## Raw data
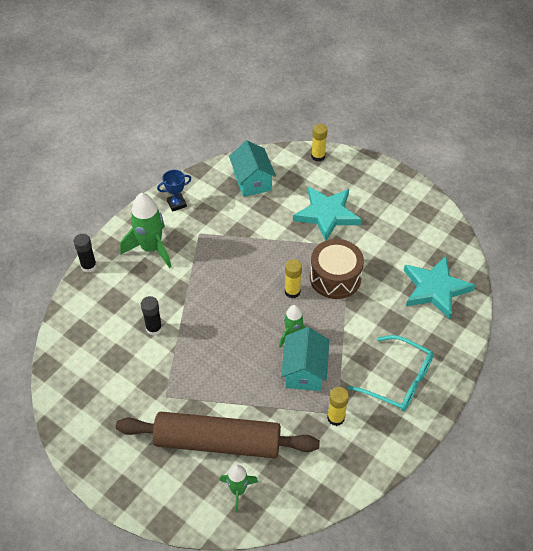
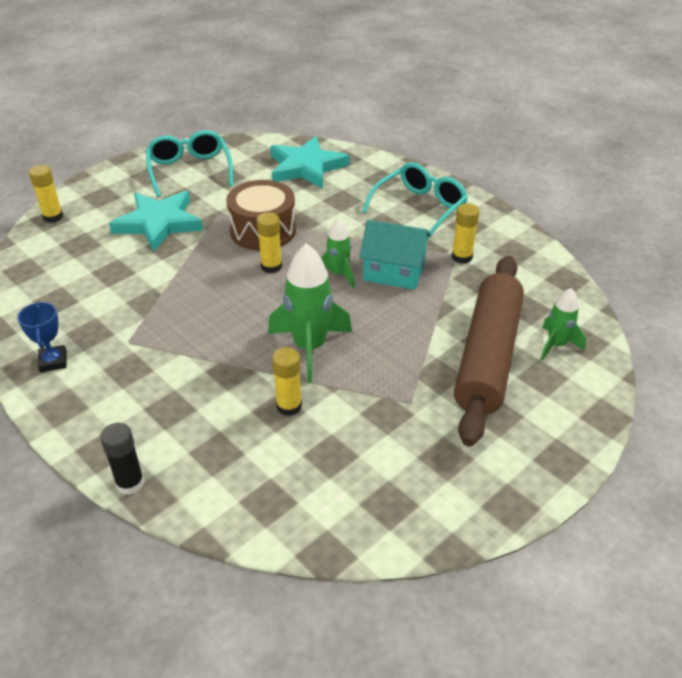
camera: 80 degrees left, 10 degrees down
(151, 249) = (131, 398): green rocket -> green rocket (310, 348)
(154, 328) = (289, 406): black glue stick -> yellow glue stick
(252, 181) = (58, 279): turquoise house -> none
(402, 214) = (189, 170): none -> turquoise glasses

## What this task involves
Nothing but the lines from the one that contains "(252, 181) = (58, 279): turquoise" to the end of the listing should be given again, each exactly as it appears.

## Response area
(252, 181) = (58, 279): turquoise house -> none
(402, 214) = (189, 170): none -> turquoise glasses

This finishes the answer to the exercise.